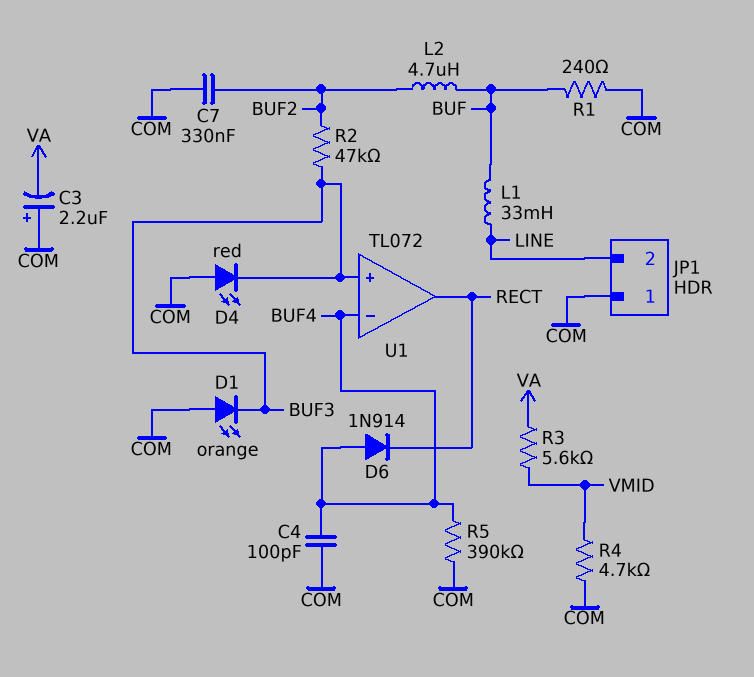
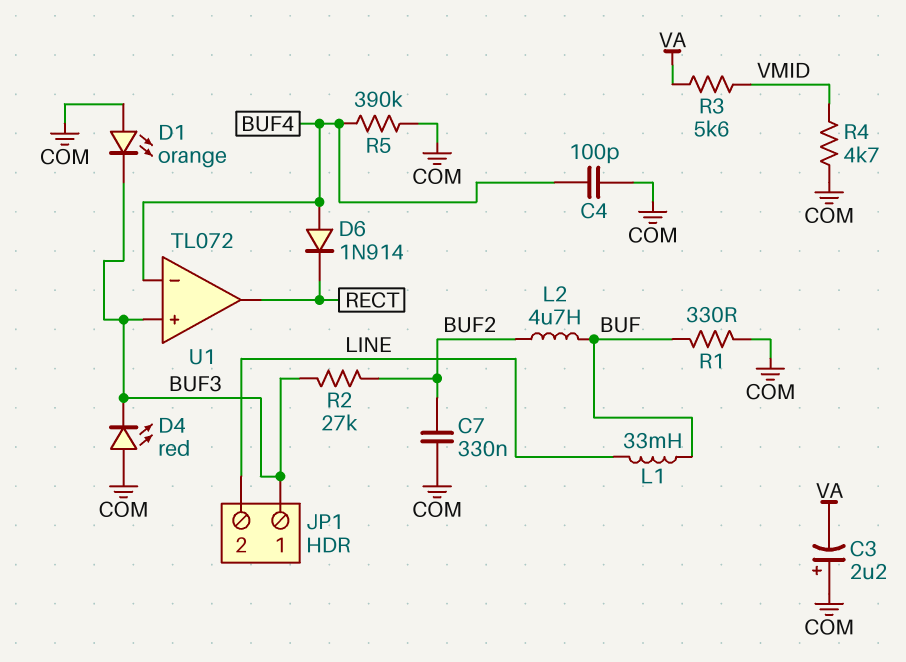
JP1 pin 1: COM -> BUF3
R1: 240 (BUF, COM) -> 330 (BUF, COM)
R2: 47k (BUF2, BUF3) -> 27k (BUF2, BUF3)

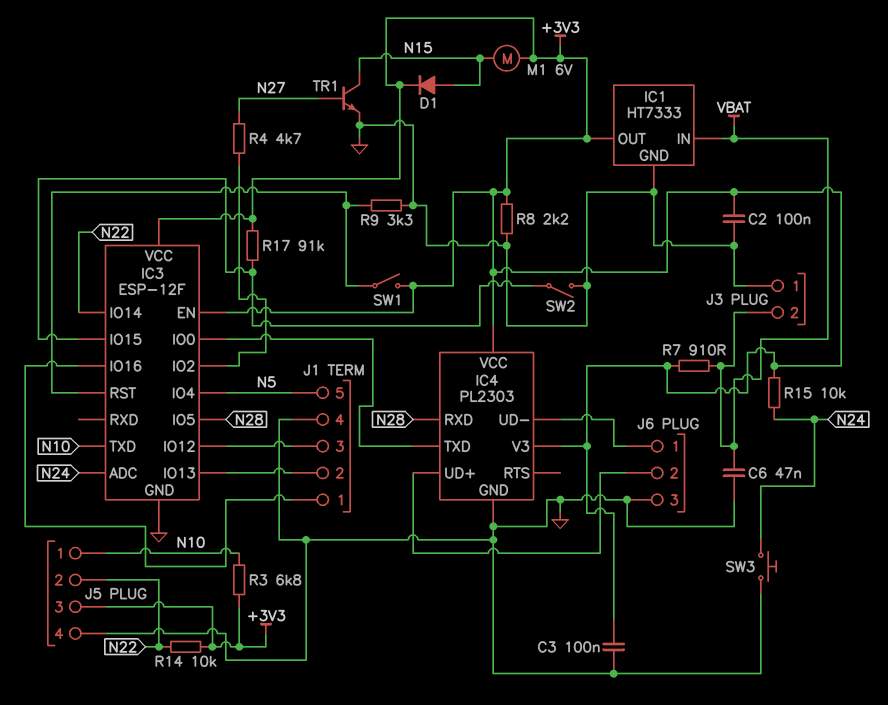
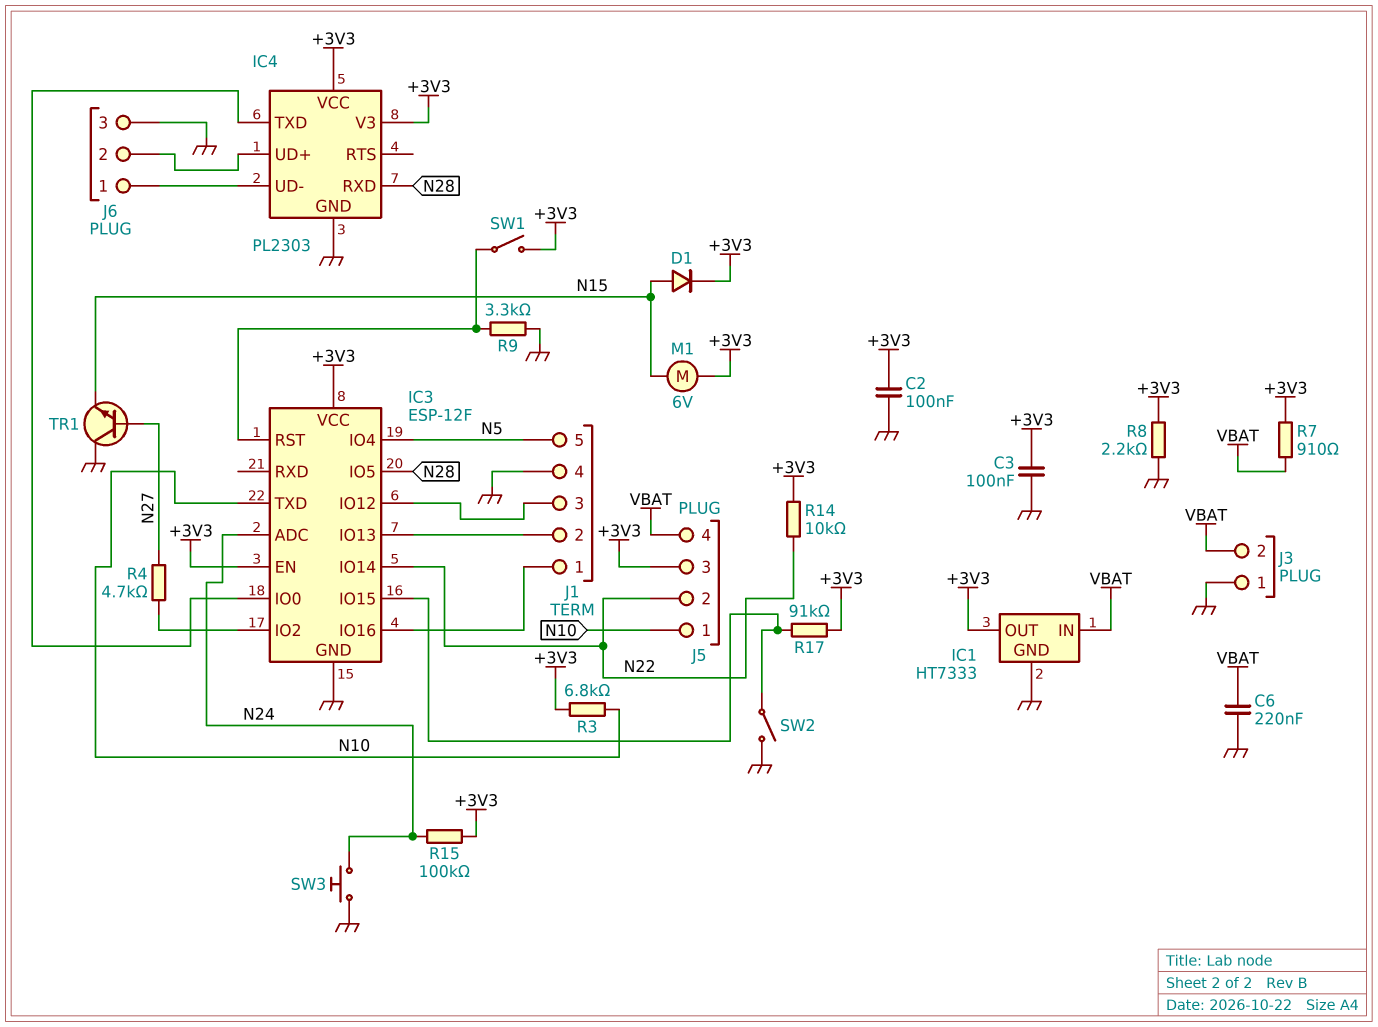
C6: 47nF (GND, VBAT) -> 220nF (GND, VBAT)
J5 pin 4: GND -> VBAT
R15: 10k (+3V3, N24) -> 100k (+3V3, N24)
TR1: NPN (B N27, C N15, E GND) -> NPN (B N27, C GND, E N15)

- - - -

#### Action item:
Look through the entries above, and wherever a line holds the string "VBAT", copy it.

#### Response for this exercise:
C6: 47nF (GND, VBAT) -> 220nF (GND, VBAT)
J5 pin 4: GND -> VBAT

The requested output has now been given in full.